• [Task goal] From the entries below, retype only the lines from the one with "(388,462) = (234,356) x1.98" through the one with "(dark brown) (325,311)", exactly as written.

[Before-and-after object listings]
<<<<

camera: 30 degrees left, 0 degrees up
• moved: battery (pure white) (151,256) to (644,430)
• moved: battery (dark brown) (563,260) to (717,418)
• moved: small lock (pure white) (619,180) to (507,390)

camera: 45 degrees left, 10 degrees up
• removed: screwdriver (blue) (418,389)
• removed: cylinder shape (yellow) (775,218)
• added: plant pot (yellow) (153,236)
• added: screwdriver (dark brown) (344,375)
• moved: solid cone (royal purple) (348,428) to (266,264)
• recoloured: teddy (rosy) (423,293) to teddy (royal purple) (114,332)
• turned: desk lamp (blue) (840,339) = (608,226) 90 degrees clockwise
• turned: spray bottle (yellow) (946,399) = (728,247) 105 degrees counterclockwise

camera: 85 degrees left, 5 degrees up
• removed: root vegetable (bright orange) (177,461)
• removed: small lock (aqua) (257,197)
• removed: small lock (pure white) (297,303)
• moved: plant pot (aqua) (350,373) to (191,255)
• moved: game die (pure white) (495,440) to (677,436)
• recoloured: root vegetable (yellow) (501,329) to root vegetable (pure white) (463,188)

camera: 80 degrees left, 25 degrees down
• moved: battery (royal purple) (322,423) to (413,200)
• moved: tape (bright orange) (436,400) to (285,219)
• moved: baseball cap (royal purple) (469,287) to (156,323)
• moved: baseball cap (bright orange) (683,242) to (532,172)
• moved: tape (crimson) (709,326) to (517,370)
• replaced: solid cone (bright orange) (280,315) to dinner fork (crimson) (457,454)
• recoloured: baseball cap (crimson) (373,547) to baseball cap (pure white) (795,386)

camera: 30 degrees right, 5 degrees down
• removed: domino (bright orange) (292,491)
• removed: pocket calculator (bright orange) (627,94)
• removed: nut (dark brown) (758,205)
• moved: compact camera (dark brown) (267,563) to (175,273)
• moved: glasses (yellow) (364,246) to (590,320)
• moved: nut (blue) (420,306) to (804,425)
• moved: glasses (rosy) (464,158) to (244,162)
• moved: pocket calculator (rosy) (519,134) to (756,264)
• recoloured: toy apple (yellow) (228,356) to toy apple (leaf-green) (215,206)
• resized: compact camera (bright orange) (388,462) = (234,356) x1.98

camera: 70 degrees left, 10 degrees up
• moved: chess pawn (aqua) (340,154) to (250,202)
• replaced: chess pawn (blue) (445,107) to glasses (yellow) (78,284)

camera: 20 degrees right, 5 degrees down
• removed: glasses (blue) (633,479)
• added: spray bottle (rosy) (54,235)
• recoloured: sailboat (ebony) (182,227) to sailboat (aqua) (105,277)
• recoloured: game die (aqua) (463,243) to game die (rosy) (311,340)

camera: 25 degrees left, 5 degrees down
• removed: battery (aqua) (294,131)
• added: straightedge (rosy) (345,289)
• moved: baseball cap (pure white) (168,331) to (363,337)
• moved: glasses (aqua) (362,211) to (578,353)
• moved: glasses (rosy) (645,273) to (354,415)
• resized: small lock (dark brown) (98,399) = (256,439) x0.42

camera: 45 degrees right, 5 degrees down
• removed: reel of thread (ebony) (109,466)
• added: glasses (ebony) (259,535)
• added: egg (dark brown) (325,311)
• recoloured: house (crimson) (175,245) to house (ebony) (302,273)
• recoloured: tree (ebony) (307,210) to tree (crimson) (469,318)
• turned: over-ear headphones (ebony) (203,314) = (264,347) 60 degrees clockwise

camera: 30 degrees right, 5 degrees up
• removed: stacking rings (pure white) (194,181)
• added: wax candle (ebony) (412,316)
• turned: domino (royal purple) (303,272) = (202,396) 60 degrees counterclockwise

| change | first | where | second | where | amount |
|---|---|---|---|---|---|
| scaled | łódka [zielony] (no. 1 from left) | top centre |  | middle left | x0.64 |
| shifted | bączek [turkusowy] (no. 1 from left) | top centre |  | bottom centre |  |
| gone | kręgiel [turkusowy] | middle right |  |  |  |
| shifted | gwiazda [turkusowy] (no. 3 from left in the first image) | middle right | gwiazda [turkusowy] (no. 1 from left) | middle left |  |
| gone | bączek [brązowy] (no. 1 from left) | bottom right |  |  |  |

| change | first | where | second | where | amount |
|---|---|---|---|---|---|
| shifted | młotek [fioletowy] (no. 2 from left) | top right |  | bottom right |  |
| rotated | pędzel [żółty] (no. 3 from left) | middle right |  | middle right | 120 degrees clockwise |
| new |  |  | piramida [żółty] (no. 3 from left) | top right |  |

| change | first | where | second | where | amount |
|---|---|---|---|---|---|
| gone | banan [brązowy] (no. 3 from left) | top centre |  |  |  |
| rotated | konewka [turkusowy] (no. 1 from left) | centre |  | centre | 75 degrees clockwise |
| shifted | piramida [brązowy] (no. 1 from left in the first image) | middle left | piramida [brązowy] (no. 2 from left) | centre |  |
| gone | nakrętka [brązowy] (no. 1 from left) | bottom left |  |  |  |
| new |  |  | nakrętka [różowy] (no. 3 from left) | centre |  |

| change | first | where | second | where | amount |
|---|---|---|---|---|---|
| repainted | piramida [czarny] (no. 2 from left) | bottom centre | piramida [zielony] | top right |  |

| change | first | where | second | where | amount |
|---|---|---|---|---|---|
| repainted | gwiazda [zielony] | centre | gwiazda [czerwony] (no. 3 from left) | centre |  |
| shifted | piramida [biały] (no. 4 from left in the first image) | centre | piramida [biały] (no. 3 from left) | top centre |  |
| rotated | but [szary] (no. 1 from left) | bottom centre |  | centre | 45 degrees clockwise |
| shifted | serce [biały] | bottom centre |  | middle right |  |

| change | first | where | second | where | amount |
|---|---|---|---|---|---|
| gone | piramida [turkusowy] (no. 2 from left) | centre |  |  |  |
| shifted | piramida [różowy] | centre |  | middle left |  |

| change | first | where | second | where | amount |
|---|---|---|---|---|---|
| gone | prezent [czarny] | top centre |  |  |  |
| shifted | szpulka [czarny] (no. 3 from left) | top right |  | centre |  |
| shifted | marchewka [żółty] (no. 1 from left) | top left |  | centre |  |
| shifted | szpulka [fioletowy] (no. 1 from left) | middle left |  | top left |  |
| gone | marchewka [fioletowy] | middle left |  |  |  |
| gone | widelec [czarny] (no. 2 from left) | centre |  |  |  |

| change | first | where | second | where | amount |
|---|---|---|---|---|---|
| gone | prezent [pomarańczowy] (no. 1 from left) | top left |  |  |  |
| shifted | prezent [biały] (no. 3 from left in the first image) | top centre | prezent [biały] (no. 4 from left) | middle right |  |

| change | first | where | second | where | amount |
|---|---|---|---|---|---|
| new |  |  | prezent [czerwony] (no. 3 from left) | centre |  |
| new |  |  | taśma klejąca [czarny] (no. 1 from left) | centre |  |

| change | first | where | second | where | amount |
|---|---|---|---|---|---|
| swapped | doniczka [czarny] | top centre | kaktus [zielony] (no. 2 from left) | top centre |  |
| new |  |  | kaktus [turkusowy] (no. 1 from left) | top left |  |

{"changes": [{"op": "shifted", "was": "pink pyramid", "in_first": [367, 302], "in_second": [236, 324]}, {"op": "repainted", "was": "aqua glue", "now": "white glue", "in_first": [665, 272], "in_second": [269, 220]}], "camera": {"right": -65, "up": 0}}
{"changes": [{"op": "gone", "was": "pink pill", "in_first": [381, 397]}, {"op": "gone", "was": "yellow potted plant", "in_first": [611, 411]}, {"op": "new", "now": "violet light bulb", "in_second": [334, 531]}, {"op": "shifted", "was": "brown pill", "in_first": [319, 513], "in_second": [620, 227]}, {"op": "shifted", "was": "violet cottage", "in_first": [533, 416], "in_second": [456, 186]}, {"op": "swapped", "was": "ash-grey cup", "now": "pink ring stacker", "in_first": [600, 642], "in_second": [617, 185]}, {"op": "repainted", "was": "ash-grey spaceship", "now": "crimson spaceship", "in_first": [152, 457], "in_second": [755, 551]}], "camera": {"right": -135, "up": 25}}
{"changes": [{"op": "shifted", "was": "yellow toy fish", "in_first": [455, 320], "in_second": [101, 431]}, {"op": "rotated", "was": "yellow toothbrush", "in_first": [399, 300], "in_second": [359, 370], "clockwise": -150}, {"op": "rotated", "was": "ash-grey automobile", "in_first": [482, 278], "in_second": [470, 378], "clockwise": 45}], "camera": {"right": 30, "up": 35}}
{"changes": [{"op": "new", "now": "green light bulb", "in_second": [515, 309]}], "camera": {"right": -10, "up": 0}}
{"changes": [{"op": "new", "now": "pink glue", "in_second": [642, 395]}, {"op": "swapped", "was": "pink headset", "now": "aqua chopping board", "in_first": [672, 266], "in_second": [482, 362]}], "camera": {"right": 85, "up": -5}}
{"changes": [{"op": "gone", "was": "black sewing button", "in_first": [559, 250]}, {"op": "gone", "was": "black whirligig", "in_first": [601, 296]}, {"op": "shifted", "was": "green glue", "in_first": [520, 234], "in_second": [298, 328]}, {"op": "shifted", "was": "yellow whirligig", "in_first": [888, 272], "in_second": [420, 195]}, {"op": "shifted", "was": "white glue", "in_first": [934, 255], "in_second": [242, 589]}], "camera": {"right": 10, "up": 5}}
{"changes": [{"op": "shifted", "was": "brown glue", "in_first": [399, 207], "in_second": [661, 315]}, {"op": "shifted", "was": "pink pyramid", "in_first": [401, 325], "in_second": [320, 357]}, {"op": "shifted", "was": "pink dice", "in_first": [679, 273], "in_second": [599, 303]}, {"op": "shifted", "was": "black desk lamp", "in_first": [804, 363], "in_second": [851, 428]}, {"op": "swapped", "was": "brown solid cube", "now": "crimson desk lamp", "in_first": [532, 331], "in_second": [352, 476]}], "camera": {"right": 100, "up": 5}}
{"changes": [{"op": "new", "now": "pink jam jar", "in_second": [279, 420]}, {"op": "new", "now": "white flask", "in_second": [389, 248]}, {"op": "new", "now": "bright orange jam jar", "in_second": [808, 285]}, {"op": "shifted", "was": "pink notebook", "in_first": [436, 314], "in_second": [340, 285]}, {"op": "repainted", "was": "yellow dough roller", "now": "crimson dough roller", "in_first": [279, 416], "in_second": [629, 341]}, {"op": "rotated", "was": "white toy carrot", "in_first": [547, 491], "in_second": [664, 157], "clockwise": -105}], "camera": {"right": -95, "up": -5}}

>>>>

• [Solved exercise]
• resized: compact camera (bright orange) (388,462) = (234,356) x1.98

camera: 70 degrees left, 10 degrees up
• moved: chess pawn (aqua) (340,154) to (250,202)
• replaced: chess pawn (blue) (445,107) to glasses (yellow) (78,284)

camera: 20 degrees right, 5 degrees down
• removed: glasses (blue) (633,479)
• added: spray bottle (rosy) (54,235)
• recoloured: sailboat (ebony) (182,227) to sailboat (aqua) (105,277)
• recoloured: game die (aqua) (463,243) to game die (rosy) (311,340)

camera: 25 degrees left, 5 degrees down
• removed: battery (aqua) (294,131)
• added: straightedge (rosy) (345,289)
• moved: baseball cap (pure white) (168,331) to (363,337)
• moved: glasses (aqua) (362,211) to (578,353)
• moved: glasses (rosy) (645,273) to (354,415)
• resized: small lock (dark brown) (98,399) = (256,439) x0.42

camera: 45 degrees right, 5 degrees down
• removed: reel of thread (ebony) (109,466)
• added: glasses (ebony) (259,535)
• added: egg (dark brown) (325,311)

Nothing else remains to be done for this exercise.